> _Task objective_
Which lines of the listing hold the string "none"? Copy those lines.

> _Provided data_
=== Section Start ===
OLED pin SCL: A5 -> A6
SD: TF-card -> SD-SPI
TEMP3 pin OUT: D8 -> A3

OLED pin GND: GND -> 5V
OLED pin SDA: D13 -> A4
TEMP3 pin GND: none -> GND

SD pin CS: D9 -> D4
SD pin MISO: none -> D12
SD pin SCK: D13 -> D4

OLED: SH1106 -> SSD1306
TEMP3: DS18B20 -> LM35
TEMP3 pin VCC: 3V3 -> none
=== Section End ===
=== Section Start ===
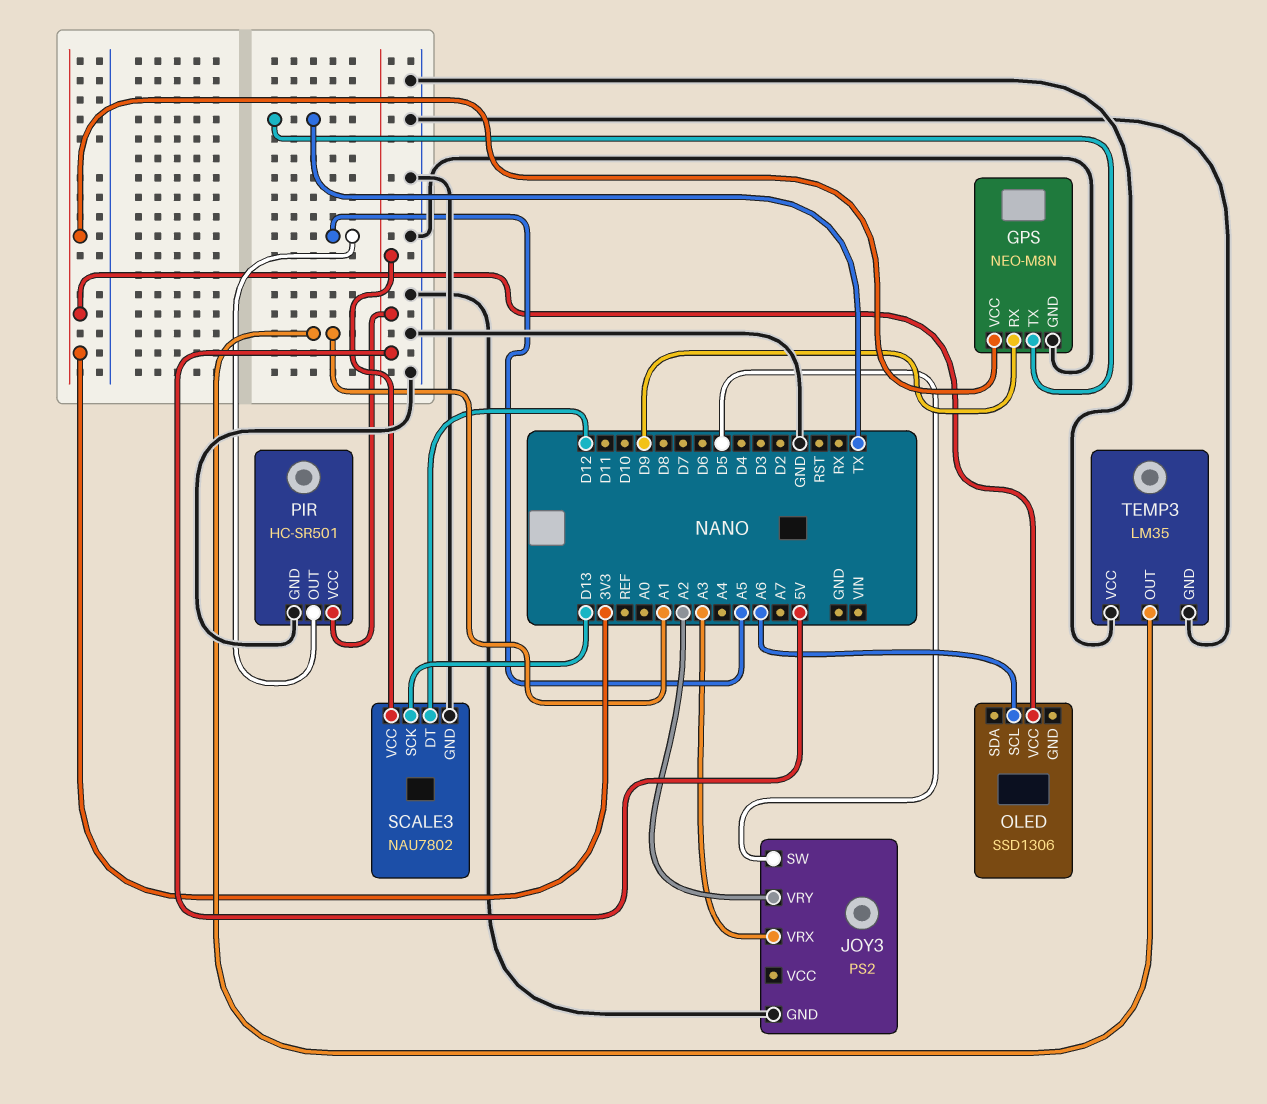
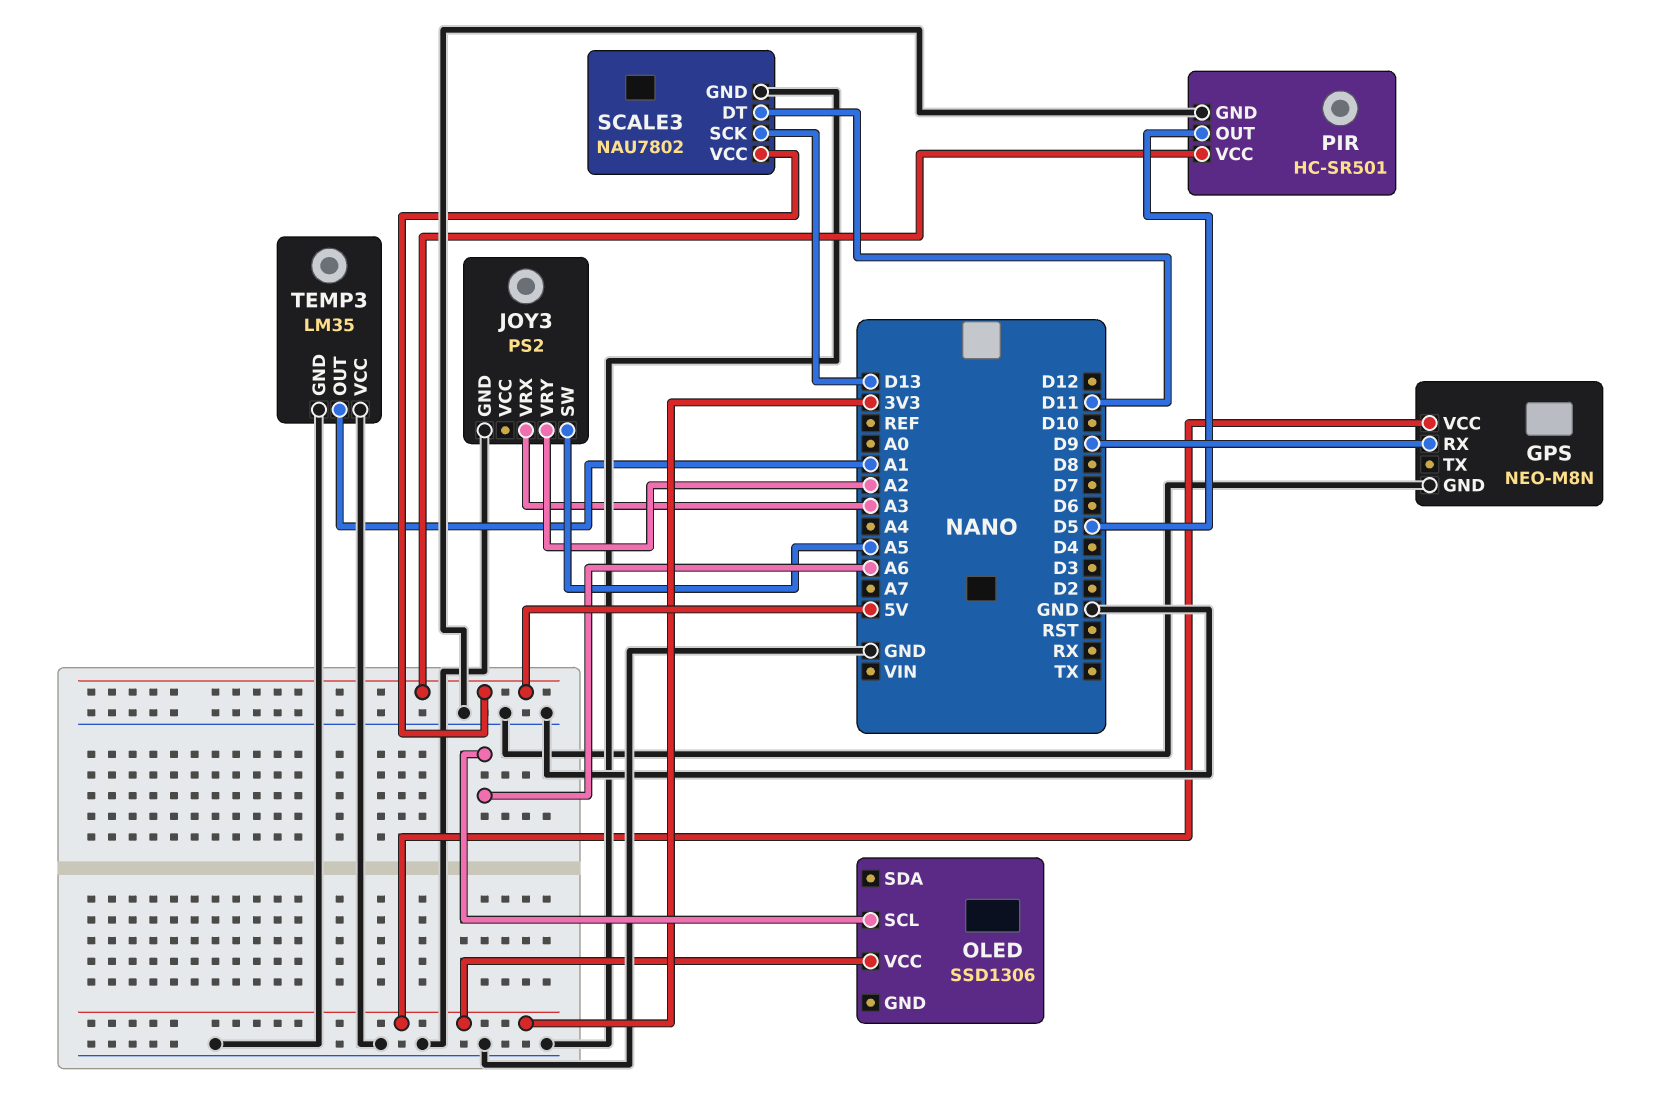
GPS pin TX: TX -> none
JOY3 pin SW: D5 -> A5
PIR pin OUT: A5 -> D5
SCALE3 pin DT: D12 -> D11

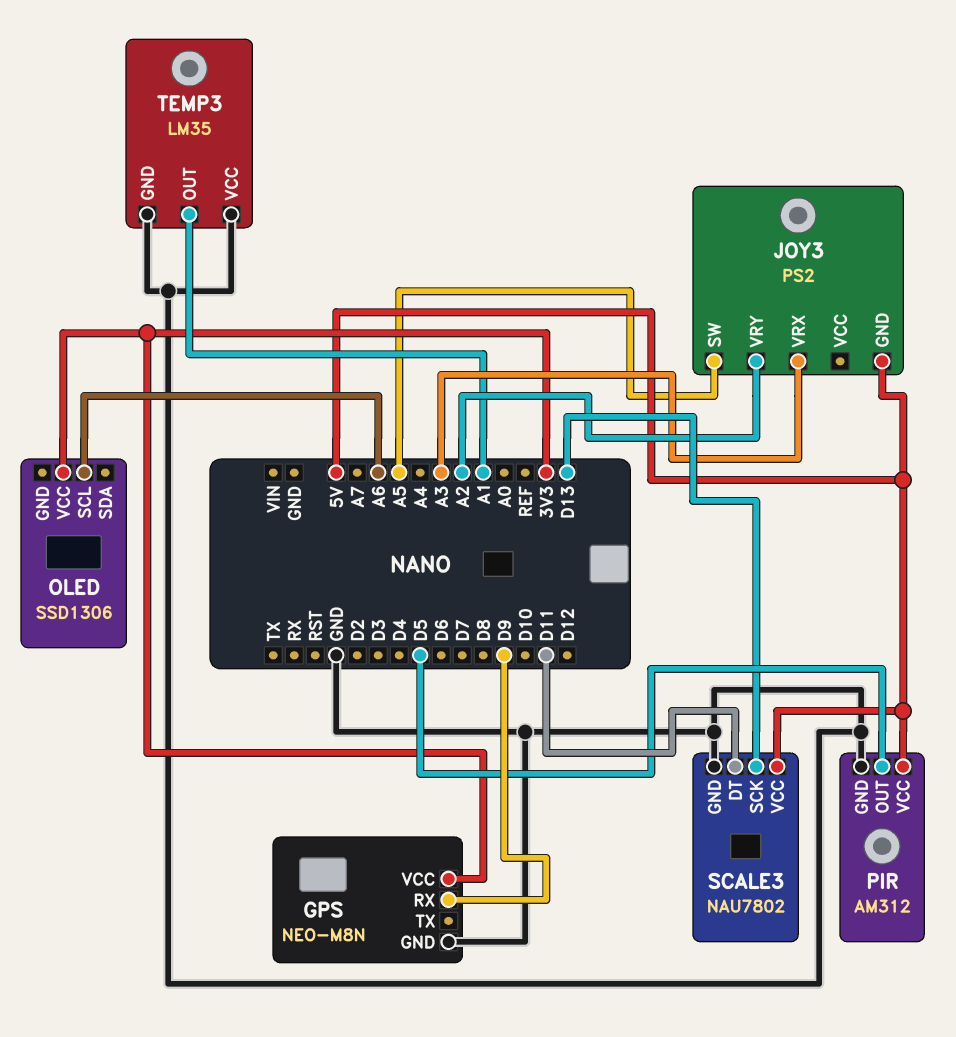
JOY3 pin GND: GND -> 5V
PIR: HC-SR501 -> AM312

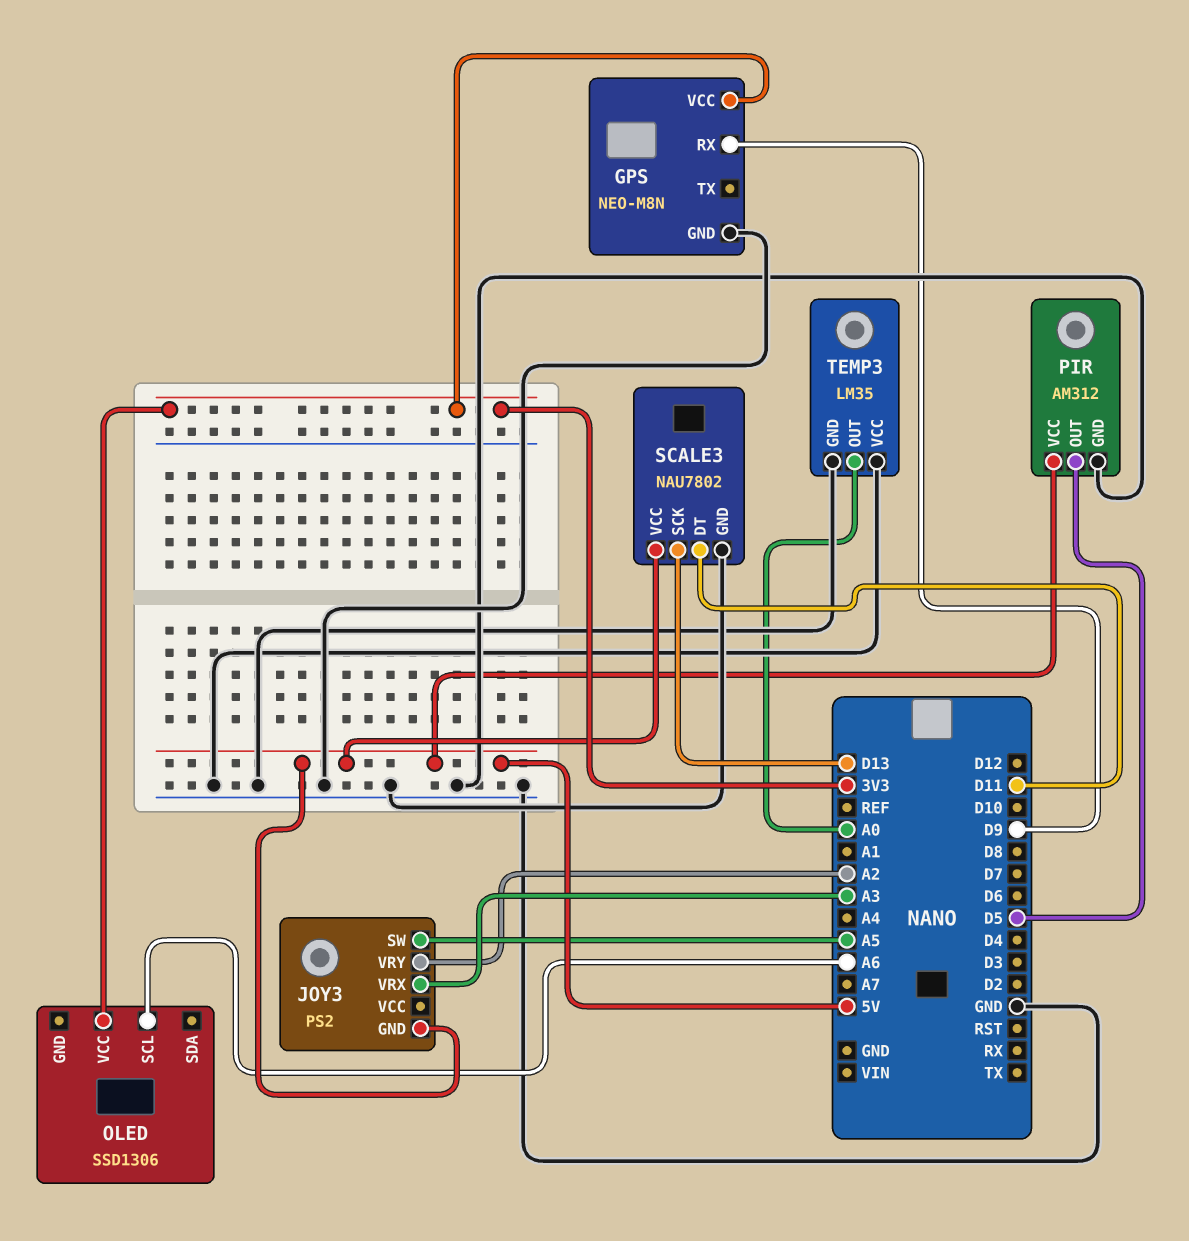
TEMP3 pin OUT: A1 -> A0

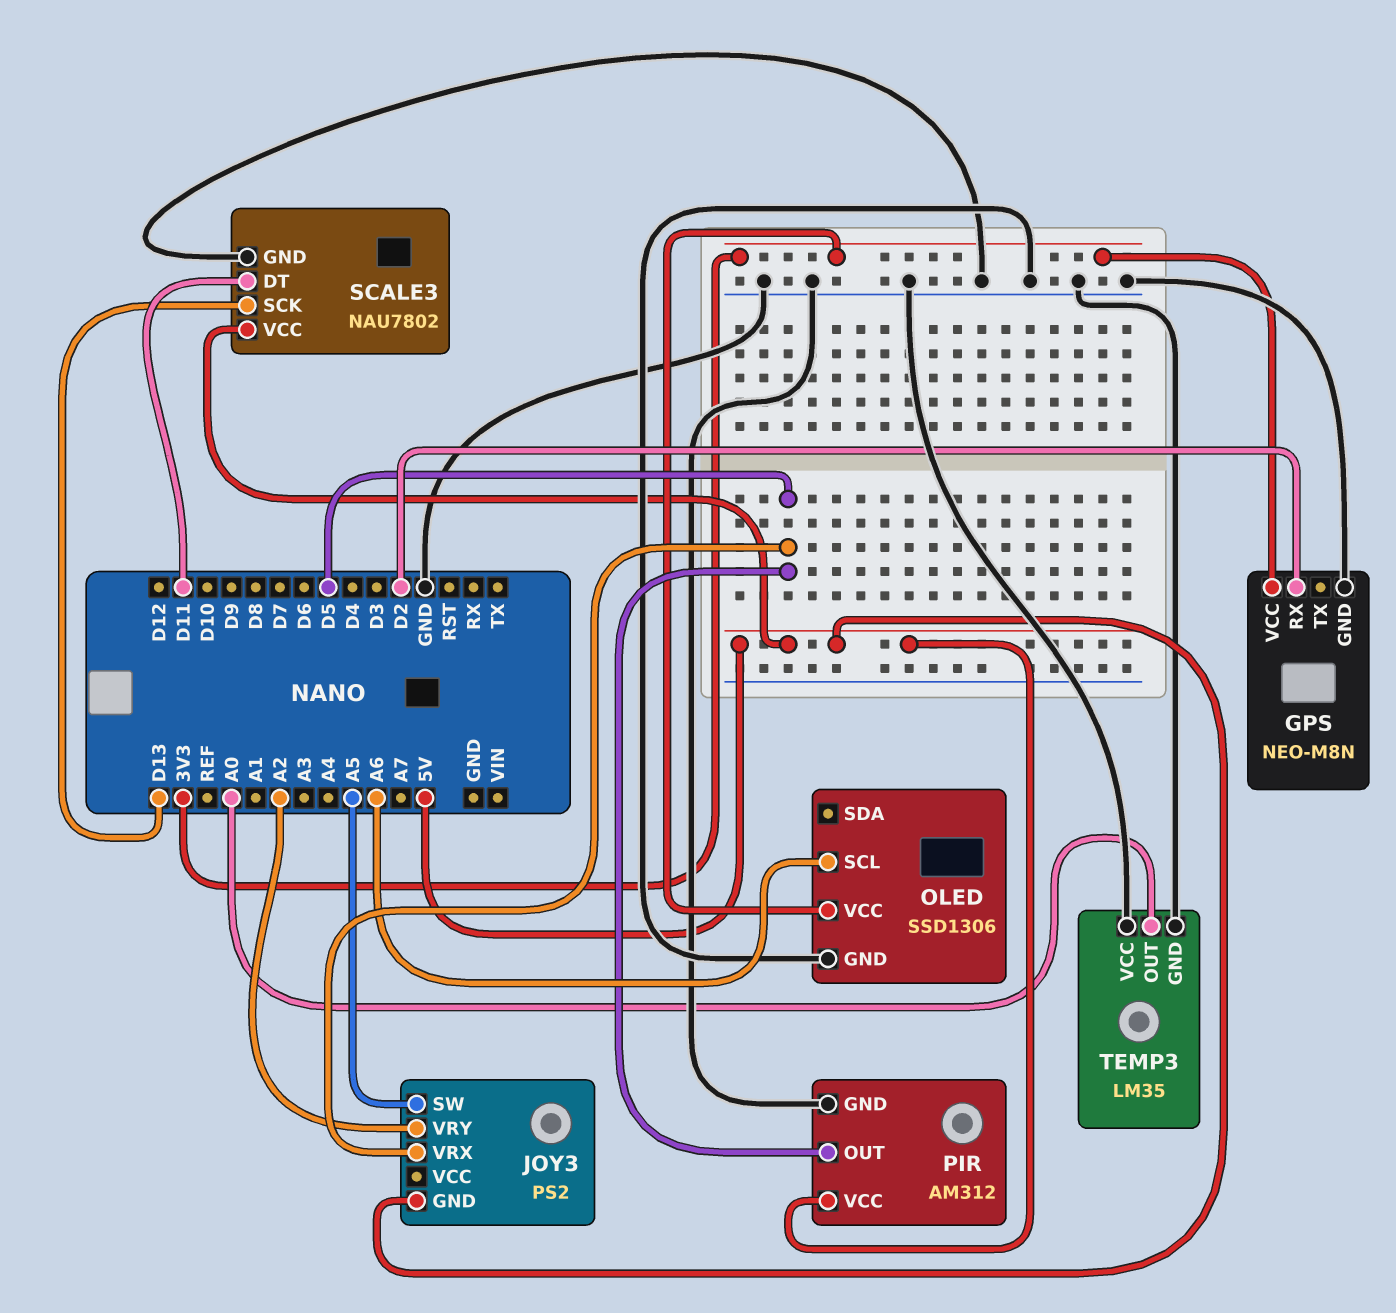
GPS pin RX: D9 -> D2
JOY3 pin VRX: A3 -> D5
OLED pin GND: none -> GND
=== Section End ===
> _Output of the task_
TEMP3 pin GND: none -> GND
SD pin MISO: none -> D12
TEMP3 pin VCC: 3V3 -> none
GPS pin TX: TX -> none
OLED pin GND: none -> GND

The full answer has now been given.